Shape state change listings
━━━━━━━━━━━━━━━━

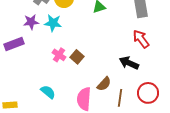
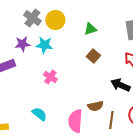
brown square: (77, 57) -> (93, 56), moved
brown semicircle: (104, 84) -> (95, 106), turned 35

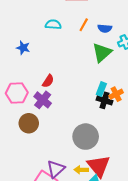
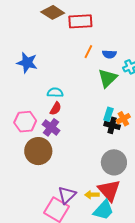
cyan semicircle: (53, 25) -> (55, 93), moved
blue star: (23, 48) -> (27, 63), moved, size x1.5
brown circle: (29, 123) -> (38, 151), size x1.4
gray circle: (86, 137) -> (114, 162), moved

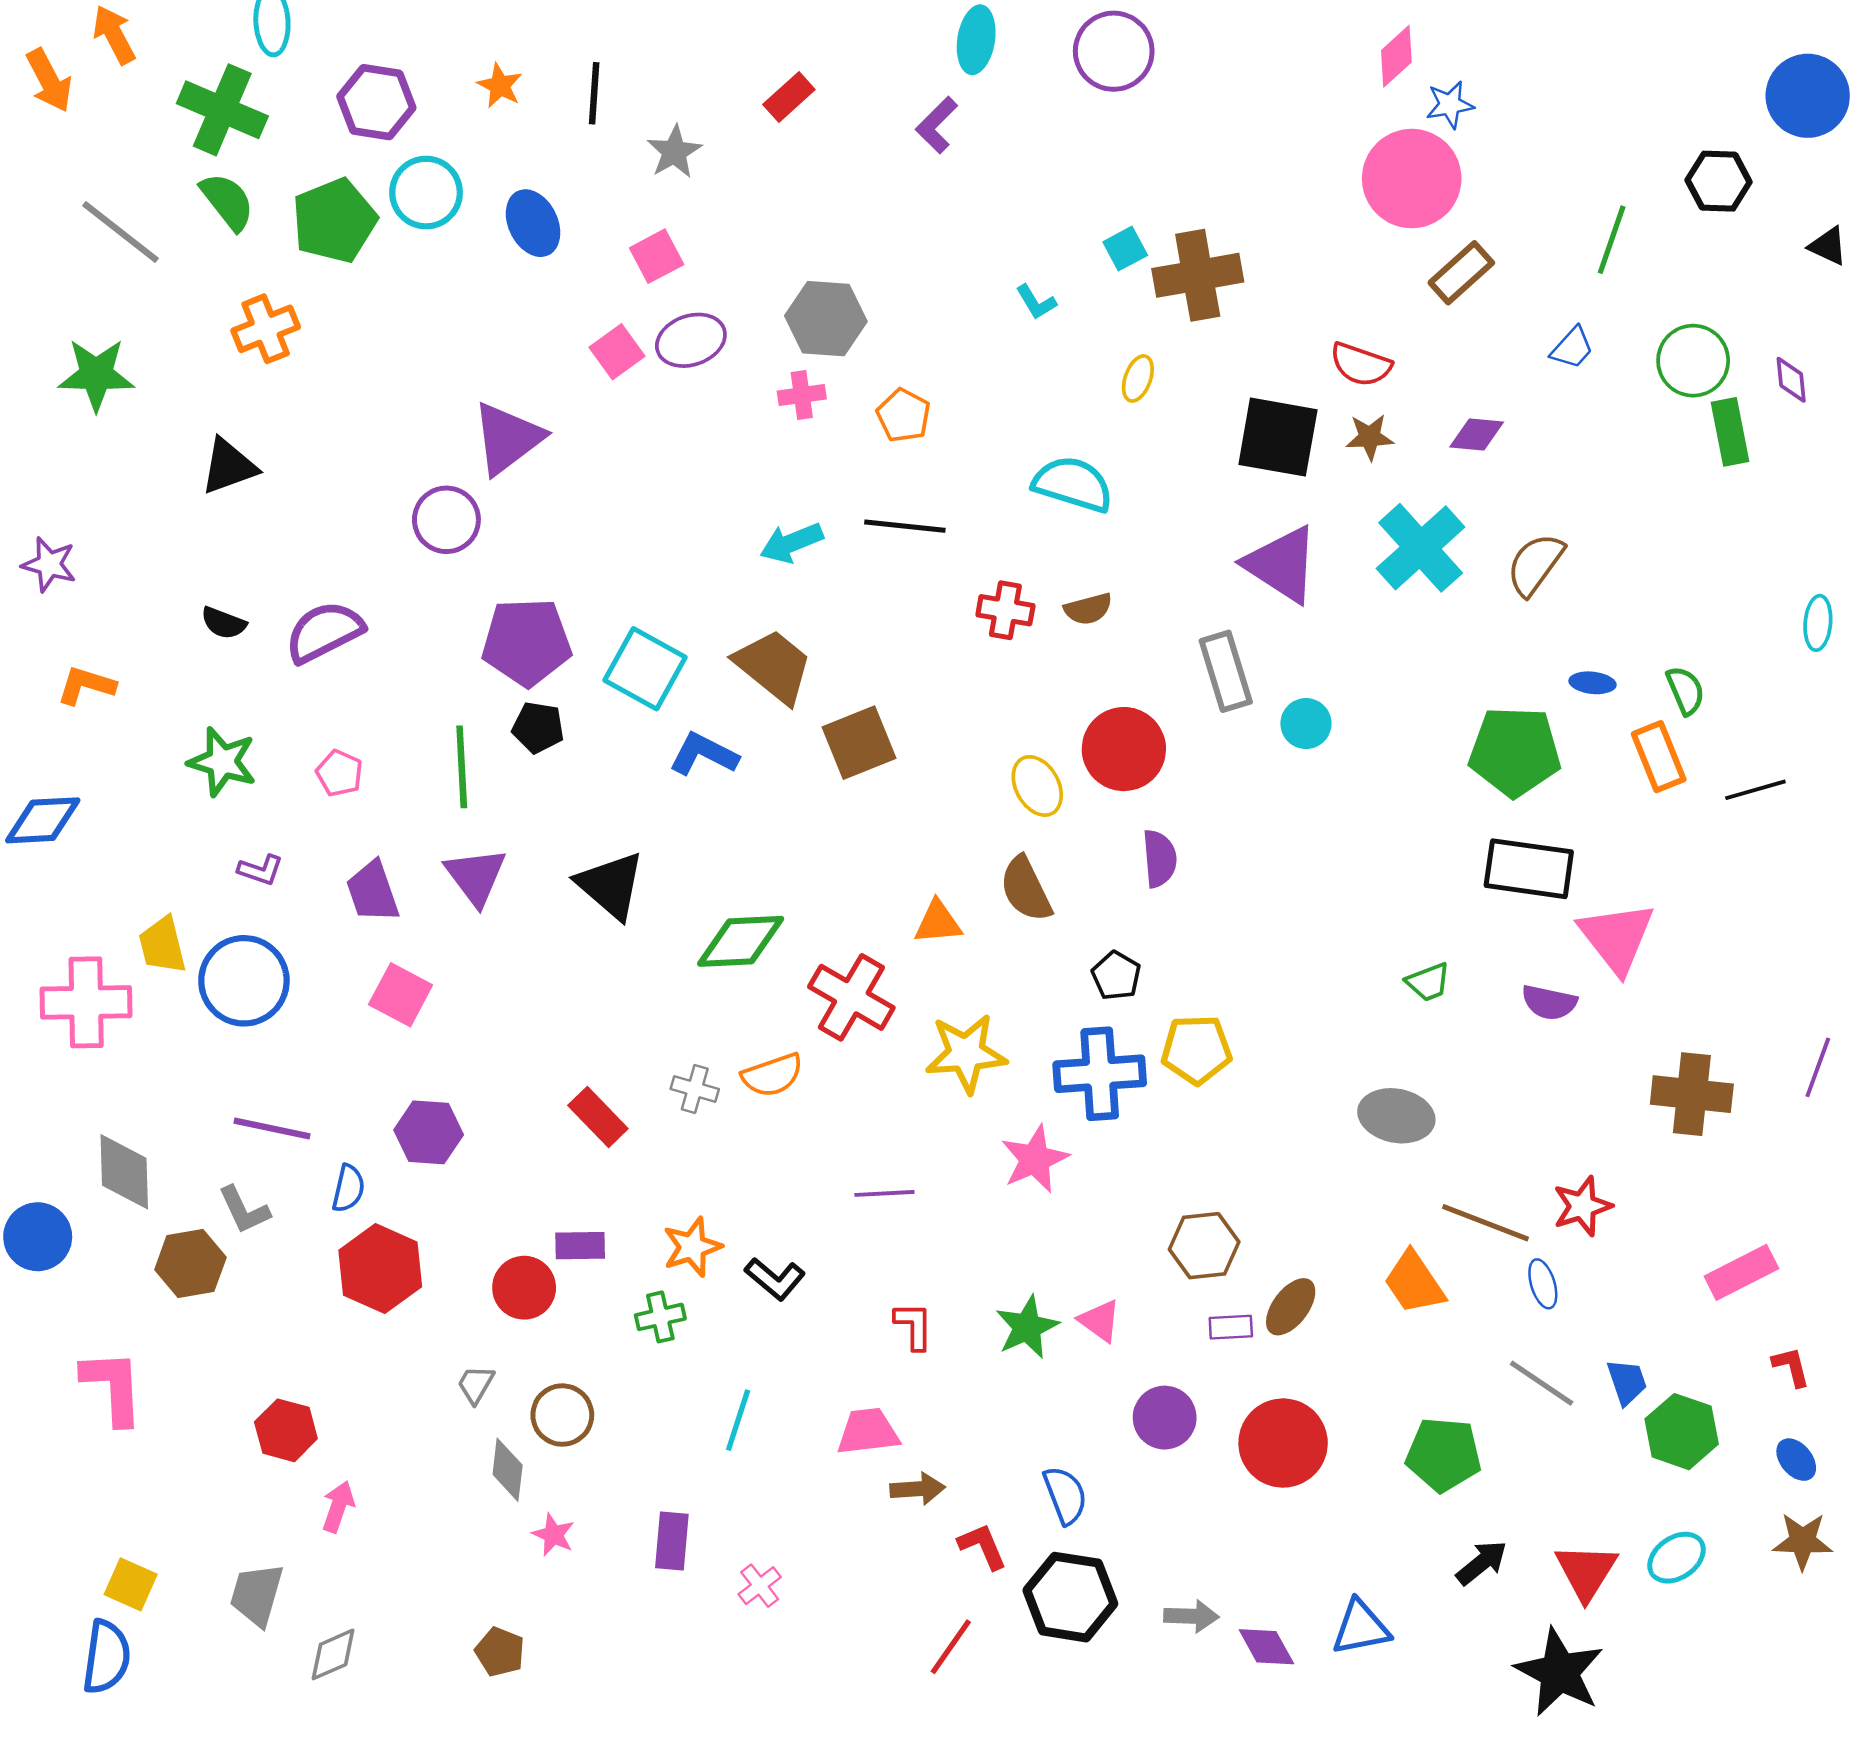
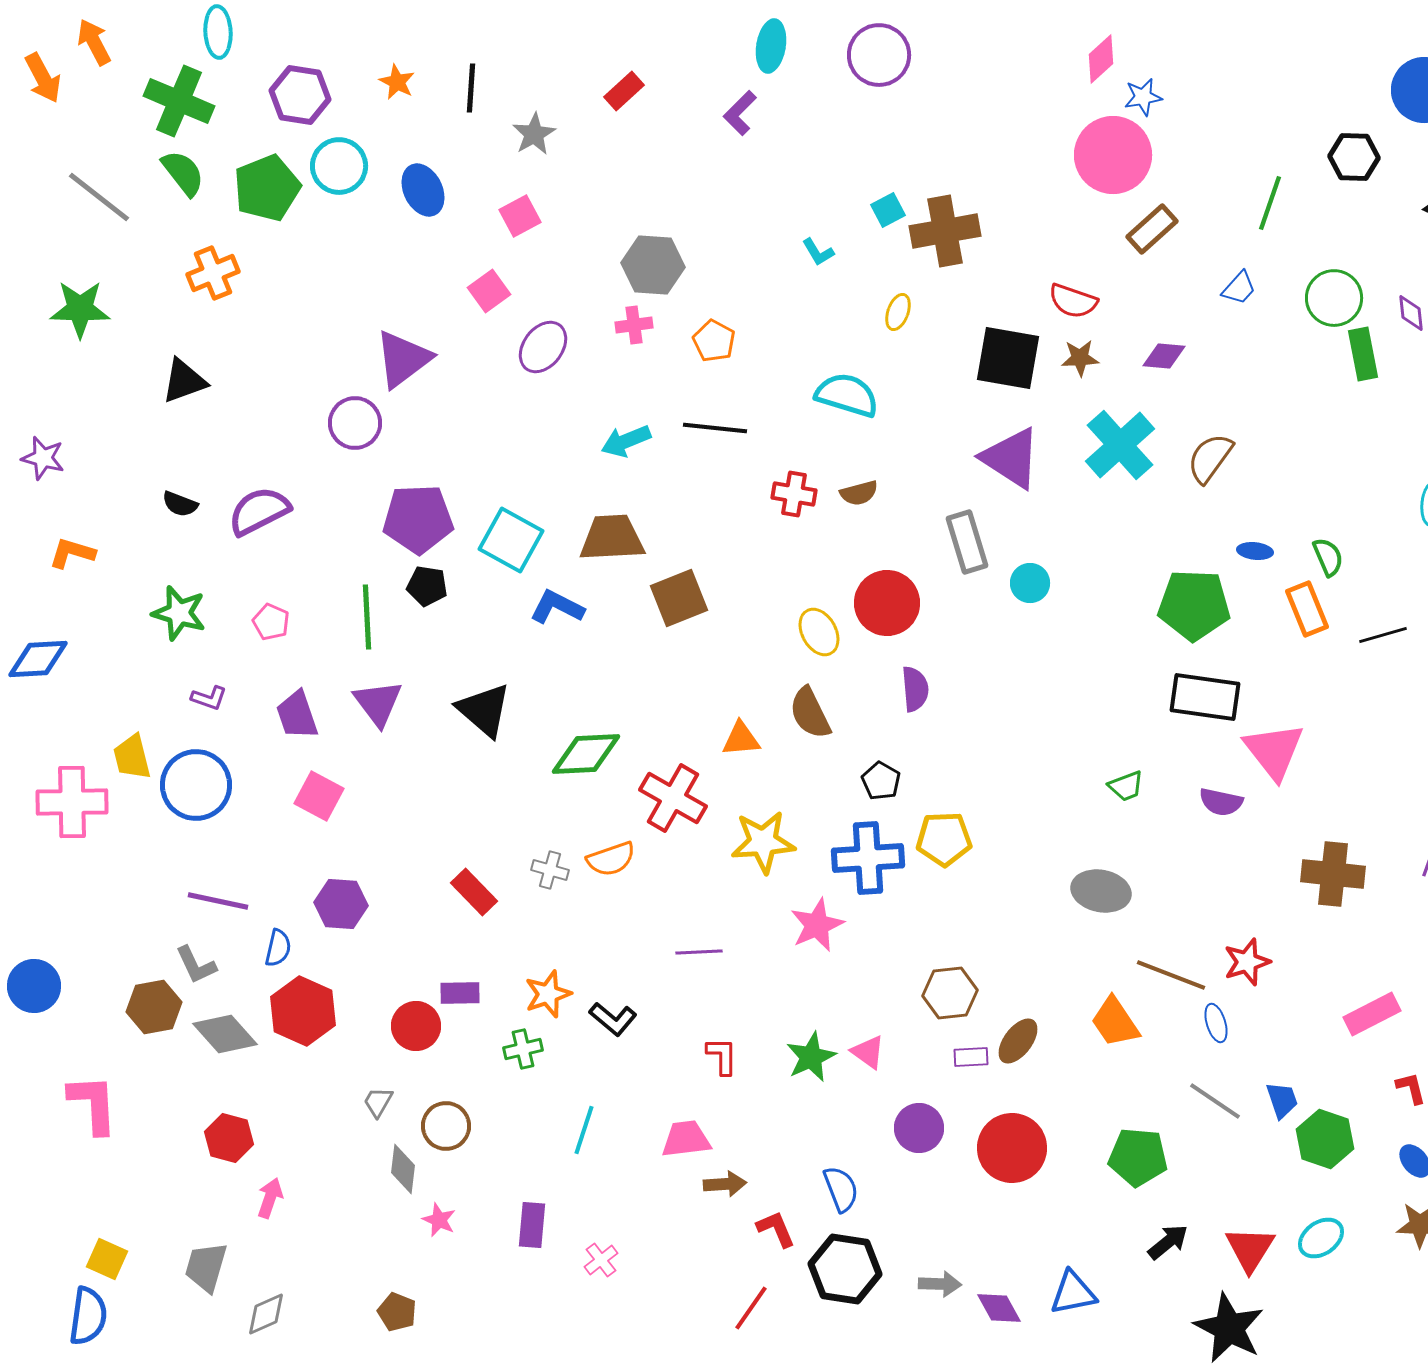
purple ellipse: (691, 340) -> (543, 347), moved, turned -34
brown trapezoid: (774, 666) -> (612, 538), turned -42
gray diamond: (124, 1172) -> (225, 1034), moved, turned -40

━━━━━━━━━━━━━━━━

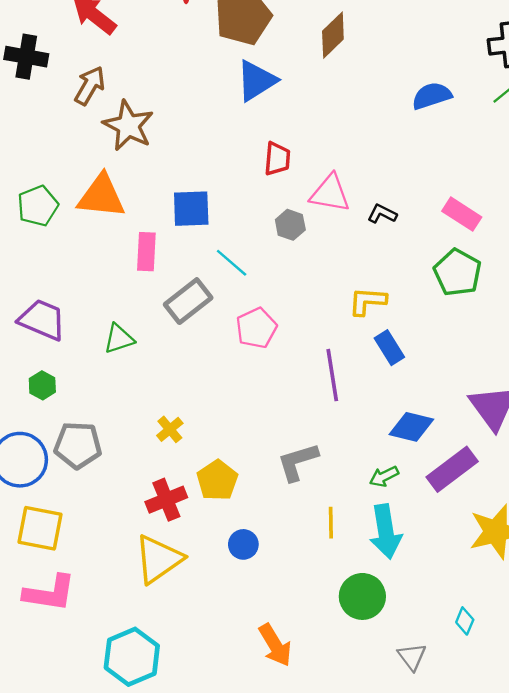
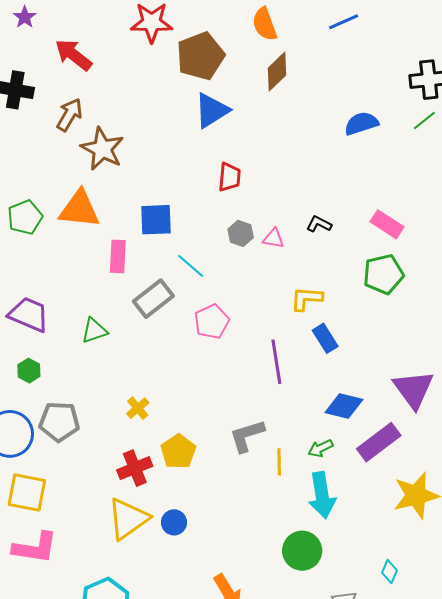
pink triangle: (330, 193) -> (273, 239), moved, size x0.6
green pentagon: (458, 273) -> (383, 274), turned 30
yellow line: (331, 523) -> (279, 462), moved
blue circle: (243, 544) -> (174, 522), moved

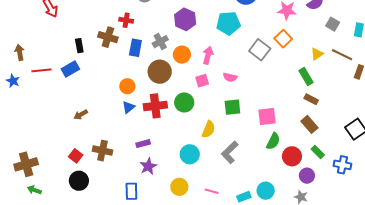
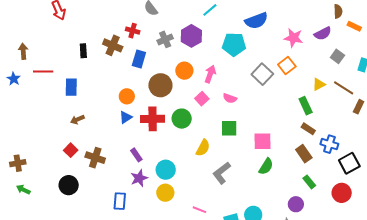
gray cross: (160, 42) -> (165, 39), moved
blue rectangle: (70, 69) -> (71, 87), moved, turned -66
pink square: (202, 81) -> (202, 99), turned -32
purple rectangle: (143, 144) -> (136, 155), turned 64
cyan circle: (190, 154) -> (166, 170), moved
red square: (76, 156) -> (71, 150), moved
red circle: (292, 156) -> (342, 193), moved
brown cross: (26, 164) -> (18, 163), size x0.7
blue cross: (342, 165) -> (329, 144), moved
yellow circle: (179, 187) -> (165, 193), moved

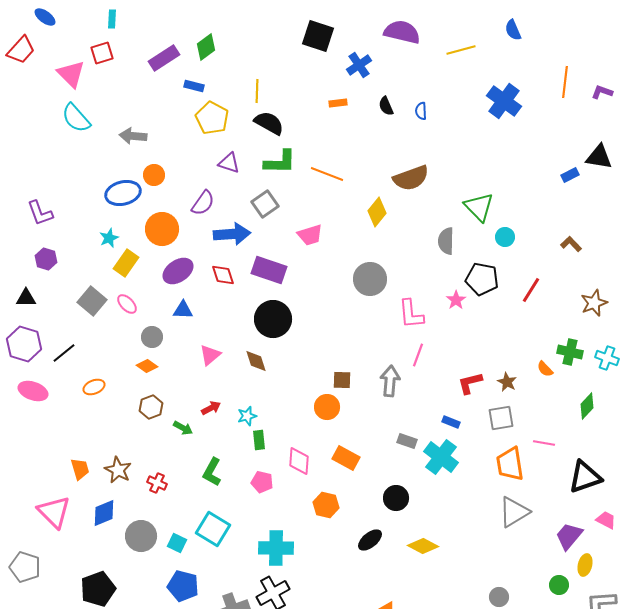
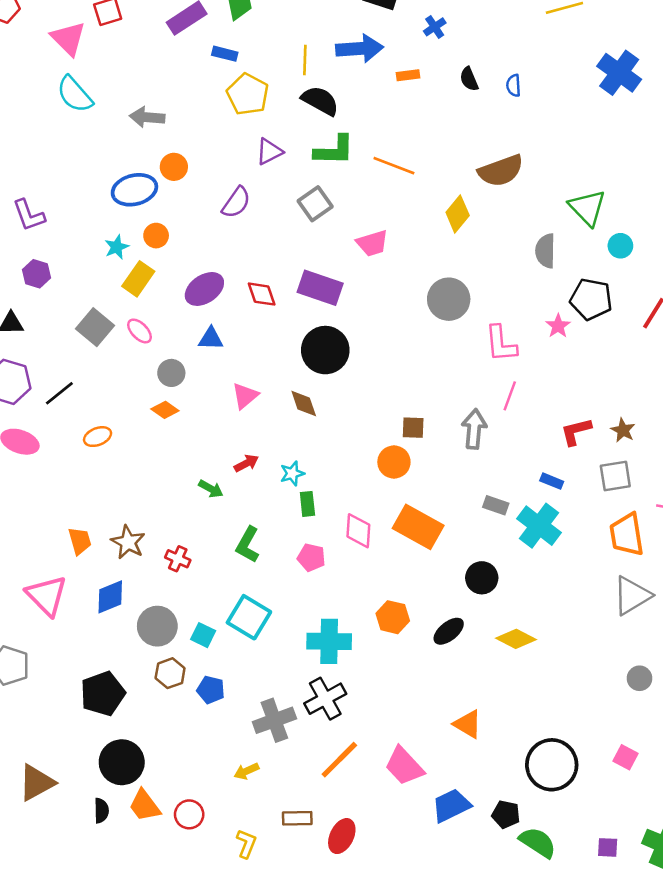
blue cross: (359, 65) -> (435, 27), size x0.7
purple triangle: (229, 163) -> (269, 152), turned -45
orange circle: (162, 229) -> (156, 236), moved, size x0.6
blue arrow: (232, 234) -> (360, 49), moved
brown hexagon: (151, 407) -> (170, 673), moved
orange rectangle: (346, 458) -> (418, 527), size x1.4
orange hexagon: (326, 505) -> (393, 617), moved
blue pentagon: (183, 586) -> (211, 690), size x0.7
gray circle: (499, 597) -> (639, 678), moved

━━━━━━━━━━━━━━━━

TASK TO COMPLETE: State how many lines of the entries include the word "turned", giving that number by itself.

EXERCISE SOLUTION: 9